Report every line below that has the string "screwdriver" in it.

----- Data to process

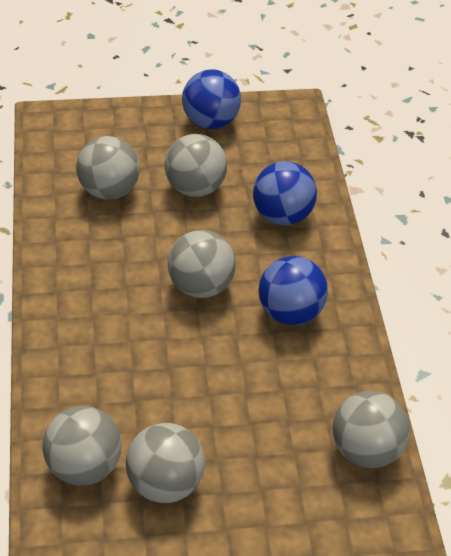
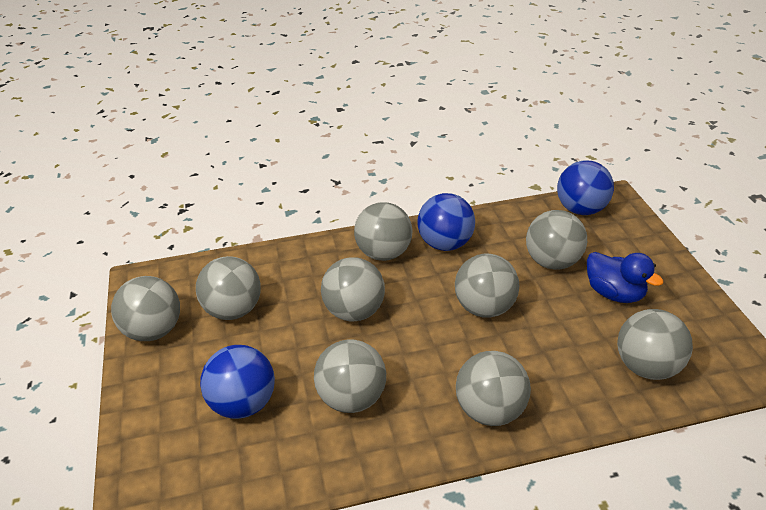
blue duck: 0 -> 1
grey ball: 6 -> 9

----------
----- Data to process

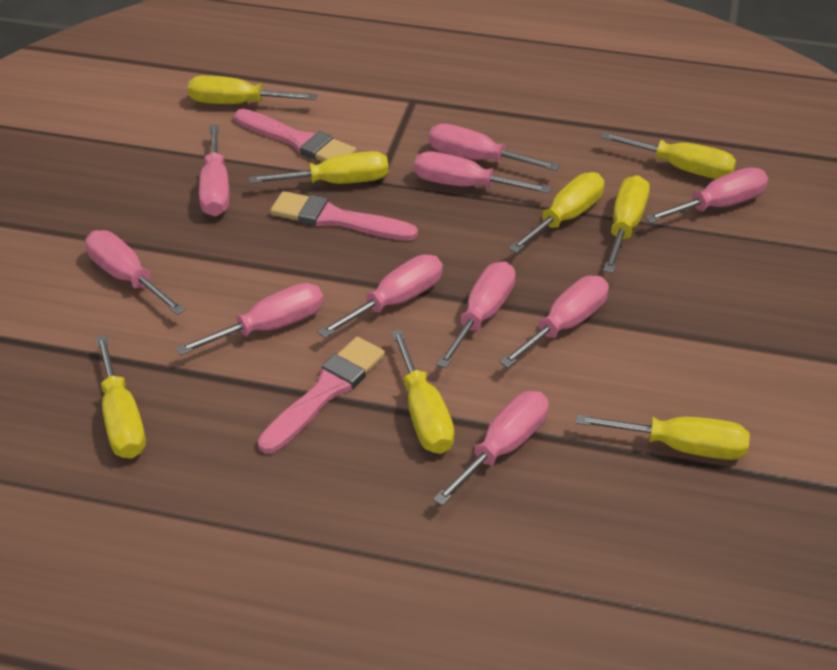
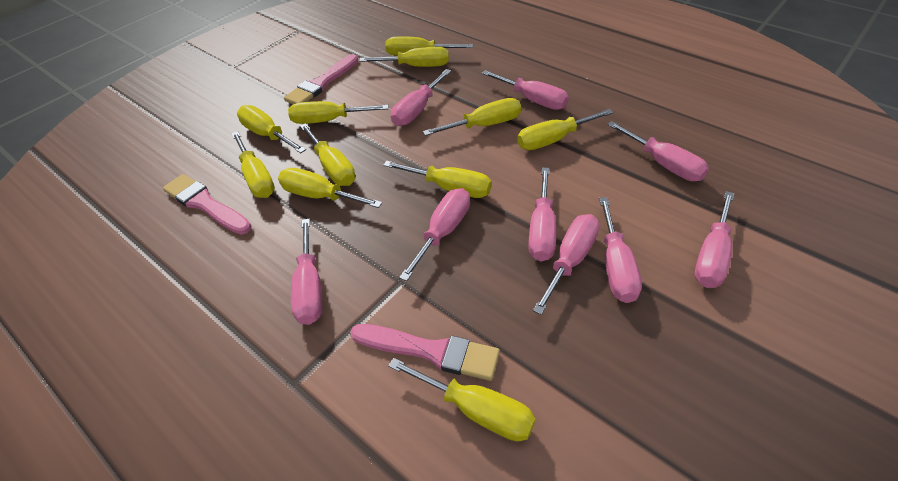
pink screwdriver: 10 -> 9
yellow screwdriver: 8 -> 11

----------

Your solution:
pink screwdriver: 10 -> 9
yellow screwdriver: 8 -> 11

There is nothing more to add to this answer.